## DATA TO USE
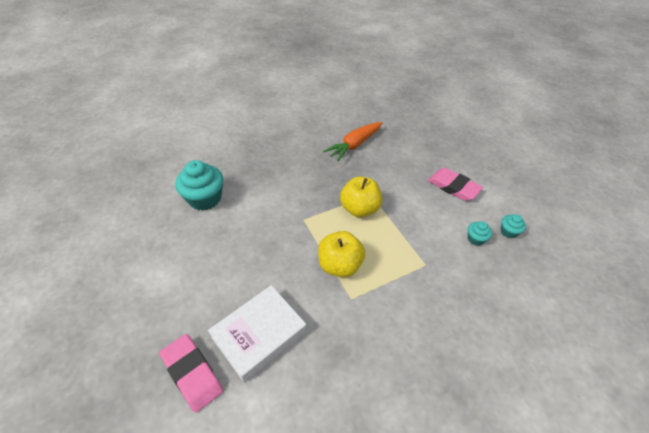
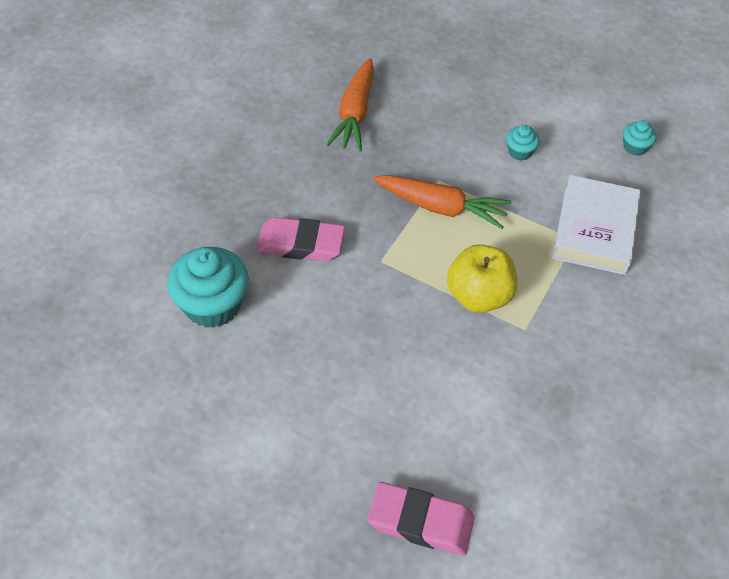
camera: 35 degrees left, 5 degrees up
white book [208,285,307,382] -> white book moved to [552,175,641,275]
yellow apple [340,177,382,217] -> orange carrot [373,175,511,229]
pink eraser [428,168,483,201] -> pink eraser moved to [256,217,345,261]
turquoise cupcake [468,221,492,245] -> turquoise cupcake moved to [506,125,540,161]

## ASSIGNMENT
At the line with "white book [208,285,307,382]", start returning lines exactly, and stop after the final line of the listing.

## SOLUTION TO THIS PROBLEM
white book [208,285,307,382] -> white book moved to [552,175,641,275]
yellow apple [340,177,382,217] -> orange carrot [373,175,511,229]
pink eraser [428,168,483,201] -> pink eraser moved to [256,217,345,261]
turquoise cupcake [468,221,492,245] -> turquoise cupcake moved to [506,125,540,161]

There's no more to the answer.